Edit the material below so that "centreline" becomes "centerline" everywhere it occurs, leaving everything else unchanged.
* BEGIN *
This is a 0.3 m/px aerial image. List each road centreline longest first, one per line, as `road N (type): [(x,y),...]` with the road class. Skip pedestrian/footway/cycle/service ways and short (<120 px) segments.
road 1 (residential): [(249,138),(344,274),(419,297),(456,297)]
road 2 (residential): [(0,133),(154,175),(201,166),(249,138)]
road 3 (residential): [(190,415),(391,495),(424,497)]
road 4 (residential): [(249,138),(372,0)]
* END *
Output below
This is a 0.3 m/px aerial image. List each road centerline longest first, one per line, as `road N (type): [(x,y),...]` with the road class. Skip pedestrian/footway/cycle/service ways and short (<120 px) segments.
road 1 (residential): [(249,138),(344,274),(419,297),(456,297)]
road 2 (residential): [(0,133),(154,175),(201,166),(249,138)]
road 3 (residential): [(190,415),(391,495),(424,497)]
road 4 (residential): [(249,138),(372,0)]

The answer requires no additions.